>> BEGIN

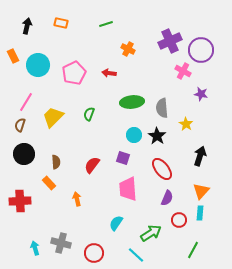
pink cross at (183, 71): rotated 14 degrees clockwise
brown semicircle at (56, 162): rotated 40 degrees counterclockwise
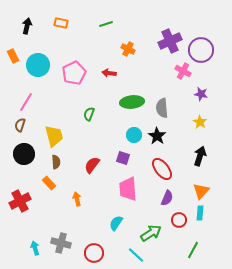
yellow trapezoid at (53, 117): moved 1 px right, 19 px down; rotated 120 degrees clockwise
yellow star at (186, 124): moved 14 px right, 2 px up
red cross at (20, 201): rotated 25 degrees counterclockwise
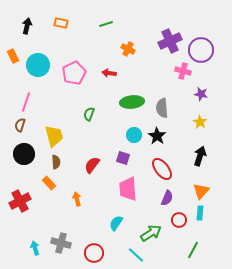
pink cross at (183, 71): rotated 14 degrees counterclockwise
pink line at (26, 102): rotated 12 degrees counterclockwise
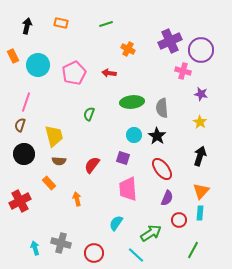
brown semicircle at (56, 162): moved 3 px right, 1 px up; rotated 96 degrees clockwise
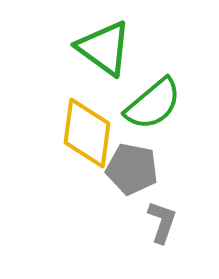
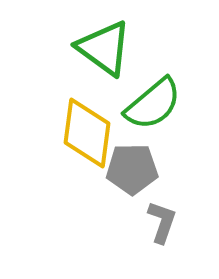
gray pentagon: rotated 12 degrees counterclockwise
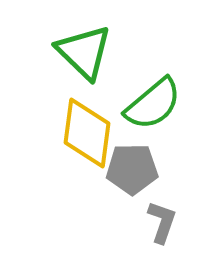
green triangle: moved 20 px left, 4 px down; rotated 8 degrees clockwise
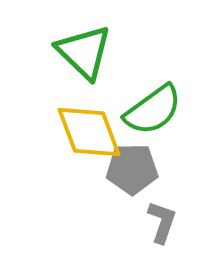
green semicircle: moved 6 px down; rotated 4 degrees clockwise
yellow diamond: moved 2 px right, 1 px up; rotated 28 degrees counterclockwise
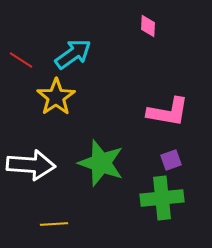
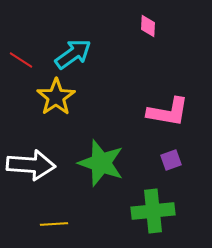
green cross: moved 9 px left, 13 px down
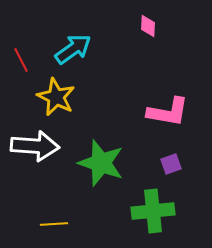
cyan arrow: moved 5 px up
red line: rotated 30 degrees clockwise
yellow star: rotated 12 degrees counterclockwise
purple square: moved 4 px down
white arrow: moved 4 px right, 19 px up
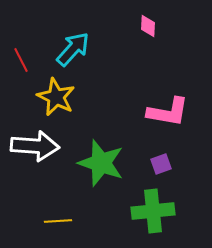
cyan arrow: rotated 12 degrees counterclockwise
purple square: moved 10 px left
yellow line: moved 4 px right, 3 px up
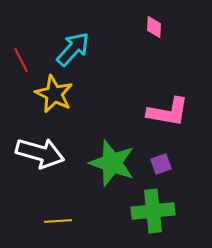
pink diamond: moved 6 px right, 1 px down
yellow star: moved 2 px left, 3 px up
white arrow: moved 5 px right, 7 px down; rotated 12 degrees clockwise
green star: moved 11 px right
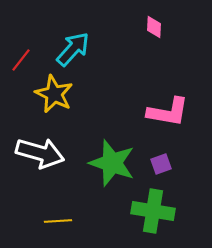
red line: rotated 65 degrees clockwise
green cross: rotated 15 degrees clockwise
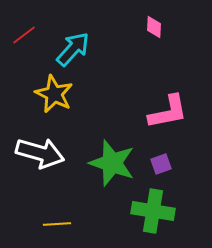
red line: moved 3 px right, 25 px up; rotated 15 degrees clockwise
pink L-shape: rotated 21 degrees counterclockwise
yellow line: moved 1 px left, 3 px down
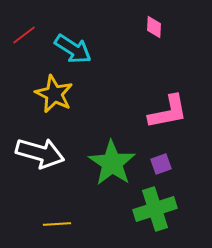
cyan arrow: rotated 81 degrees clockwise
green star: rotated 15 degrees clockwise
green cross: moved 2 px right, 2 px up; rotated 27 degrees counterclockwise
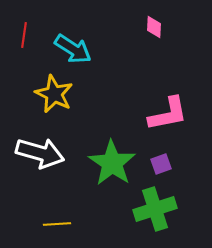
red line: rotated 45 degrees counterclockwise
pink L-shape: moved 2 px down
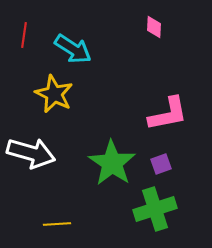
white arrow: moved 9 px left
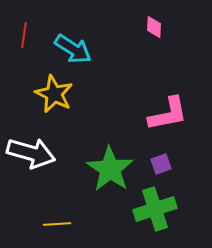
green star: moved 2 px left, 6 px down
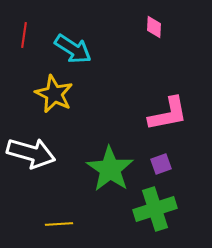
yellow line: moved 2 px right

>> END

Convert the lines above into a numbered list, omitting any blank lines and leaving the pictures out.

Output:
1. pink cross at (183, 71): rotated 14 degrees clockwise
2. brown semicircle at (56, 162): rotated 40 degrees counterclockwise
3. yellow trapezoid at (53, 117): moved 1 px right, 19 px down; rotated 120 degrees clockwise
4. yellow star at (186, 124): moved 14 px right, 2 px up
5. red cross at (20, 201): rotated 25 degrees counterclockwise
6. pink cross at (183, 71): rotated 14 degrees counterclockwise
7. pink line at (26, 102): rotated 12 degrees counterclockwise
8. brown semicircle at (56, 162): moved 3 px right, 1 px up; rotated 96 degrees clockwise
9. gray pentagon: rotated 12 degrees counterclockwise
10. green triangle: moved 20 px left, 4 px down; rotated 8 degrees clockwise
11. green semicircle: moved 6 px down; rotated 4 degrees clockwise
12. yellow diamond: moved 2 px right, 1 px up; rotated 28 degrees counterclockwise
13. green cross: moved 9 px left, 13 px down
14. cyan arrow: moved 5 px up
15. red line: rotated 30 degrees clockwise
16. yellow star: rotated 12 degrees counterclockwise
17. purple square: moved 4 px down
18. white arrow: moved 4 px right, 19 px up
19. cyan arrow: rotated 12 degrees counterclockwise
20. purple square: moved 10 px left
21. yellow line: moved 4 px right, 3 px up
22. pink diamond: moved 6 px right, 1 px down
23. yellow star: moved 2 px left, 3 px up
24. white arrow: moved 5 px right, 7 px down; rotated 12 degrees clockwise
25. green star: moved 11 px right
26. red line: rotated 65 degrees clockwise
27. green cross: rotated 15 degrees clockwise
28. red line: moved 3 px right, 25 px up; rotated 15 degrees clockwise
29. pink L-shape: rotated 21 degrees counterclockwise
30. yellow line: moved 1 px left, 3 px down
31. cyan arrow: rotated 81 degrees clockwise
32. green star: rotated 15 degrees clockwise
33. green cross: moved 2 px right, 2 px up; rotated 27 degrees counterclockwise
34. red line: rotated 45 degrees counterclockwise
35. pink L-shape: moved 2 px down
36. white arrow: moved 9 px left
37. green star: moved 2 px left, 6 px down
38. yellow line: moved 2 px right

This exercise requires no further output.